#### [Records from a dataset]
- - -

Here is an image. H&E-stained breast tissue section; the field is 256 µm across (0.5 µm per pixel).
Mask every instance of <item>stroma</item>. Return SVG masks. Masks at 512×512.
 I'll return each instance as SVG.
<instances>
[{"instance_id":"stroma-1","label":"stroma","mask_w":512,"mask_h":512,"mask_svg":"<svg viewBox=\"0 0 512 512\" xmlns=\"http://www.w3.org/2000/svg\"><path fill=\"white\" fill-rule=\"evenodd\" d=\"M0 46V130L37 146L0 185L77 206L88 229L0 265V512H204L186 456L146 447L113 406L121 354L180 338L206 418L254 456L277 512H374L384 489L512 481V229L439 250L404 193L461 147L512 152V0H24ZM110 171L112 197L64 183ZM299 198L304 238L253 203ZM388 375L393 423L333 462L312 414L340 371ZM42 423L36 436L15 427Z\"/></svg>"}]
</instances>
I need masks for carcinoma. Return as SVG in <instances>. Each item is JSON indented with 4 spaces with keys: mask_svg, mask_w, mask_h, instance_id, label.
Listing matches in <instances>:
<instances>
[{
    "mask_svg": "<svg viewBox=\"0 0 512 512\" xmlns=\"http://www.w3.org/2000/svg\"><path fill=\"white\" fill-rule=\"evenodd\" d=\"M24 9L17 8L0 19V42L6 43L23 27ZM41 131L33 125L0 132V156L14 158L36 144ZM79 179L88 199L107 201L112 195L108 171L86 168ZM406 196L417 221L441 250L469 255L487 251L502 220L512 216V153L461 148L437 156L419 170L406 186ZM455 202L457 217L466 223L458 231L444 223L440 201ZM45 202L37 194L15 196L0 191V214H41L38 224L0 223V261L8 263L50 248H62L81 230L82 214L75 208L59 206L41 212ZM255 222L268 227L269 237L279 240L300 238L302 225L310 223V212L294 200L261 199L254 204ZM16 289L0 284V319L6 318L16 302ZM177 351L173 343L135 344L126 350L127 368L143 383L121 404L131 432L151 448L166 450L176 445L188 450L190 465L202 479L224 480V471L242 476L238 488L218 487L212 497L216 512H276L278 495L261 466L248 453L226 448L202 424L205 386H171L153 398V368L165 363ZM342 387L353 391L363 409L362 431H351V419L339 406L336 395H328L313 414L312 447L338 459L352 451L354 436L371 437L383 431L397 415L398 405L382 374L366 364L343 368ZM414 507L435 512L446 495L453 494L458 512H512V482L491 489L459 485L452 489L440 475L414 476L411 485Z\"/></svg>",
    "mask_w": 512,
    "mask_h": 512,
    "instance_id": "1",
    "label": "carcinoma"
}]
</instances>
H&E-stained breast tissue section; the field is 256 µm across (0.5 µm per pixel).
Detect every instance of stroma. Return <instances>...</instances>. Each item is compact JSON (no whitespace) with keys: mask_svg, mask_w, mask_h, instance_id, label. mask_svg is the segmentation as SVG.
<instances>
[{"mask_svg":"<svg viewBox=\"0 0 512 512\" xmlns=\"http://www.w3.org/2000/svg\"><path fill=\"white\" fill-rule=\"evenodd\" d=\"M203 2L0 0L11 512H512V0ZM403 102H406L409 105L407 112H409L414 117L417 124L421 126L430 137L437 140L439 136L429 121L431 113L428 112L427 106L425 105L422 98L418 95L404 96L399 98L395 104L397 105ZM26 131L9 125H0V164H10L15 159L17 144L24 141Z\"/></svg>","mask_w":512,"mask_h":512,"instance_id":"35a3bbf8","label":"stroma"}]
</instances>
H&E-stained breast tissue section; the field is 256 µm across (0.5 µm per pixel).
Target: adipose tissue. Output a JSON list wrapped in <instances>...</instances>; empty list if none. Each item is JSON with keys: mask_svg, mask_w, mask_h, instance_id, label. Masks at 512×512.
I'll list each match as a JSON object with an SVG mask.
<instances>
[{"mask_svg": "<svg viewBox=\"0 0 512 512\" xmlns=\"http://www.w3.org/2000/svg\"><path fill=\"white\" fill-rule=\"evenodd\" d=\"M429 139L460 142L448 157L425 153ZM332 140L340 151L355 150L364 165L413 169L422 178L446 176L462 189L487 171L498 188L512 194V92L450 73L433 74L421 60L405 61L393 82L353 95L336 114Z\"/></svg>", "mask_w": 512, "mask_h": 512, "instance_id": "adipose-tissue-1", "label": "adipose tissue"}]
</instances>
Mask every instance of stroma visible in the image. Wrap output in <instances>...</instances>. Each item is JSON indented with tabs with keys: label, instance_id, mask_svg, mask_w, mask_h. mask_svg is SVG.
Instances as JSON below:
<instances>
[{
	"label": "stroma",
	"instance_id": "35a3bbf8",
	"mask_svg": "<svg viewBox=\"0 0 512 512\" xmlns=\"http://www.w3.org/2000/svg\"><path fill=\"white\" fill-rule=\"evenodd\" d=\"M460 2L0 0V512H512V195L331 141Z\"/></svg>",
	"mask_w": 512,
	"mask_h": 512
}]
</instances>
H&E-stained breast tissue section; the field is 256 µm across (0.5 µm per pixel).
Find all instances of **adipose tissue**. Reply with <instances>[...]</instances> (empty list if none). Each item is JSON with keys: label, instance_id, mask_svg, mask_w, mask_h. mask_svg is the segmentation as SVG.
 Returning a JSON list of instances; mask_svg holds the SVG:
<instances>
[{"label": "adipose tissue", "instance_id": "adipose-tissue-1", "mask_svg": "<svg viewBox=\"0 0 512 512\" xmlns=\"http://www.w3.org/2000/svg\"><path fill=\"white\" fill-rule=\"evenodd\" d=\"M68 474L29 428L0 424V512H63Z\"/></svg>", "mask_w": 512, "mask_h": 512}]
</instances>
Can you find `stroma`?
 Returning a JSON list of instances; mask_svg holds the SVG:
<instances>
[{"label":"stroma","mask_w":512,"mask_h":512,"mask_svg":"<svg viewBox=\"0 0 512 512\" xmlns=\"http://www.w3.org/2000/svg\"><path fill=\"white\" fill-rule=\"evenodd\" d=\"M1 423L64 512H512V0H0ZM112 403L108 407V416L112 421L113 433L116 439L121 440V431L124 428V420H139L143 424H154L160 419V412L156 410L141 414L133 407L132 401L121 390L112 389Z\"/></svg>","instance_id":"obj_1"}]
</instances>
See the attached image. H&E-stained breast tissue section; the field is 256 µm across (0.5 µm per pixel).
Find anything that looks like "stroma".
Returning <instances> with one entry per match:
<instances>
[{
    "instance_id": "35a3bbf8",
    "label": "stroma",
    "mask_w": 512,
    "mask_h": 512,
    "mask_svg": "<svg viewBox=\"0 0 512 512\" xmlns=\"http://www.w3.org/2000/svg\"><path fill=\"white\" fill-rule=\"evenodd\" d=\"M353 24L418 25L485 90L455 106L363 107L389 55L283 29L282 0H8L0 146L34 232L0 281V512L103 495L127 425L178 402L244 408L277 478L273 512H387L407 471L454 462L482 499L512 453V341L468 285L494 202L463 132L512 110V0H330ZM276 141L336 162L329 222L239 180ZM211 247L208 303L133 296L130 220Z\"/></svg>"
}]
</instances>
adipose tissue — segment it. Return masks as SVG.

- - -

#### [Exercise task]
Give back all the records exactly as they stand.

#### [Answer in full]
Here is an image. H&E-stained breast tissue section; the field is 256 µm across (0.5 µm per pixel).
Mask every instance of <item>stroma</item>. Return SVG masks. Masks at 512×512.
 I'll return each instance as SVG.
<instances>
[{"instance_id":"stroma-1","label":"stroma","mask_w":512,"mask_h":512,"mask_svg":"<svg viewBox=\"0 0 512 512\" xmlns=\"http://www.w3.org/2000/svg\"><path fill=\"white\" fill-rule=\"evenodd\" d=\"M0 46V130L37 146L0 185L77 206L88 229L0 265V512H204L186 456L146 447L113 406L121 354L180 338L206 418L254 456L277 512H374L384 489L512 481V229L439 250L404 193L461 147L512 152V0H24ZM110 171L112 197L64 183ZM299 198L304 238L253 203ZM388 375L393 423L333 462L312 414L340 371ZM42 423L36 436L15 427Z\"/></svg>"}]
</instances>
I need masks for carcinoma. Return as SVG in <instances>. Each item is JSON indented with 4 spaces with keys: mask_svg, mask_w, mask_h, instance_id, label.
Listing matches in <instances>:
<instances>
[{
    "mask_svg": "<svg viewBox=\"0 0 512 512\" xmlns=\"http://www.w3.org/2000/svg\"><path fill=\"white\" fill-rule=\"evenodd\" d=\"M24 9L17 8L0 19V42L6 43L23 27ZM41 131L33 125L0 132V156L14 158L36 144ZM79 179L88 199L107 201L112 195L108 171L86 168ZM406 196L417 221L441 250L469 255L487 251L502 220L512 216V153L461 148L437 156L419 170L406 186ZM455 202L457 217L466 223L458 231L444 223L440 201ZM45 202L37 194L15 196L0 191V214H41L38 224L0 223V261L8 263L50 248H62L81 230L82 214L75 208L59 206L41 212ZM255 222L268 227L269 237L279 240L300 238L302 225L310 223V212L294 200L261 199L254 204ZM16 289L0 284V319L6 318L16 302ZM177 351L173 343L135 344L126 350L127 368L143 383L121 404L131 432L151 448L166 450L176 445L188 450L190 465L202 479L224 480V471L242 476L238 488L218 487L212 497L216 512H276L278 495L261 466L248 453L226 448L202 424L205 386H171L153 398V368L165 363ZM342 387L353 391L363 409L362 431H351V419L339 406L336 395H328L313 414L312 447L338 459L352 451L354 436L371 437L383 431L397 415L398 405L382 374L366 364L343 368ZM414 507L435 512L446 495L453 494L458 512H512V482L491 489L459 485L452 489L440 475L414 476L411 485Z\"/></svg>",
    "mask_w": 512,
    "mask_h": 512,
    "instance_id": "1",
    "label": "carcinoma"
}]
</instances>
H&E-stained breast tissue section; the field is 256 µm across (0.5 µm per pixel).
Detect every instance of stroma. Return <instances>...</instances>. Each item is compact JSON (no whitespace) with keys: mask_svg, mask_w, mask_h, instance_id, label. mask_svg is the segmentation as SVG.
<instances>
[{"mask_svg":"<svg viewBox=\"0 0 512 512\" xmlns=\"http://www.w3.org/2000/svg\"><path fill=\"white\" fill-rule=\"evenodd\" d=\"M203 2L0 0L11 512H512V0ZM403 102H406L409 105L407 112H409L414 117L417 124L421 126L430 137L437 140L439 136L429 121L431 113L428 112L427 106L425 105L422 98L418 95L404 96L399 98L395 104L397 105ZM26 131L9 125H0V164H10L15 159L17 144L24 141Z\"/></svg>","mask_w":512,"mask_h":512,"instance_id":"35a3bbf8","label":"stroma"}]
</instances>
H&E-stained breast tissue section; the field is 256 µm across (0.5 µm per pixel).
Target: adipose tissue. Output a JSON list wrapped in <instances>...</instances>; empty list if none. Each item is JSON with keys: mask_svg, mask_w, mask_h, instance_id, label. Masks at 512×512.
I'll list each match as a JSON object with an SVG mask.
<instances>
[{"mask_svg": "<svg viewBox=\"0 0 512 512\" xmlns=\"http://www.w3.org/2000/svg\"><path fill=\"white\" fill-rule=\"evenodd\" d=\"M429 139L460 142L448 157L425 153ZM332 140L340 151L355 150L364 165L413 169L422 178L446 176L462 189L487 171L498 188L512 194V92L450 73L433 74L421 60L405 61L393 82L353 95L336 114Z\"/></svg>", "mask_w": 512, "mask_h": 512, "instance_id": "adipose-tissue-1", "label": "adipose tissue"}]
</instances>
Mask every instance of stroma visible in the image. Wrap output in <instances>...</instances>. Each item is JSON indented with tabs with keys: label, instance_id, mask_svg, mask_w, mask_h. mask_svg is SVG.
Instances as JSON below:
<instances>
[{
	"label": "stroma",
	"instance_id": "35a3bbf8",
	"mask_svg": "<svg viewBox=\"0 0 512 512\" xmlns=\"http://www.w3.org/2000/svg\"><path fill=\"white\" fill-rule=\"evenodd\" d=\"M460 2L0 0V512H512V195L331 141Z\"/></svg>",
	"mask_w": 512,
	"mask_h": 512
}]
</instances>
H&E-stained breast tissue section; the field is 256 µm across (0.5 µm per pixel).
Find all instances of **adipose tissue**. Reply with <instances>[...]</instances> (empty list if none). Each item is JSON with keys: label, instance_id, mask_svg, mask_w, mask_h. mask_svg is the segmentation as SVG.
 Returning a JSON list of instances; mask_svg holds the SVG:
<instances>
[{"label": "adipose tissue", "instance_id": "adipose-tissue-1", "mask_svg": "<svg viewBox=\"0 0 512 512\" xmlns=\"http://www.w3.org/2000/svg\"><path fill=\"white\" fill-rule=\"evenodd\" d=\"M68 474L29 428L0 424V512H63Z\"/></svg>", "mask_w": 512, "mask_h": 512}]
</instances>
Can you find `stroma`?
 Returning a JSON list of instances; mask_svg holds the SVG:
<instances>
[{"label":"stroma","mask_w":512,"mask_h":512,"mask_svg":"<svg viewBox=\"0 0 512 512\" xmlns=\"http://www.w3.org/2000/svg\"><path fill=\"white\" fill-rule=\"evenodd\" d=\"M1 423L64 512H512V0H0ZM112 403L108 407V416L112 421L113 433L116 439L121 440V431L124 428V420H139L143 424H154L160 419V412L156 410L141 414L133 407L132 401L121 390L112 389Z\"/></svg>","instance_id":"obj_1"}]
</instances>
See the attached image. H&E-stained breast tissue section; the field is 256 µm across (0.5 µm per pixel).
Find anything that looks like "stroma".
Returning <instances> with one entry per match:
<instances>
[{
    "instance_id": "35a3bbf8",
    "label": "stroma",
    "mask_w": 512,
    "mask_h": 512,
    "mask_svg": "<svg viewBox=\"0 0 512 512\" xmlns=\"http://www.w3.org/2000/svg\"><path fill=\"white\" fill-rule=\"evenodd\" d=\"M353 24L418 25L485 90L455 106L363 107L389 55L283 29L282 0H8L0 146L34 232L0 281V512L103 495L127 425L178 402L244 408L277 478L273 512H387L407 471L454 462L482 499L512 453V341L468 285L494 202L463 132L512 110V0H330ZM276 141L336 162L329 222L239 180ZM211 247L208 303L133 296L130 220Z\"/></svg>"
}]
</instances>
adipose tissue — segment it. Return masks as SVG.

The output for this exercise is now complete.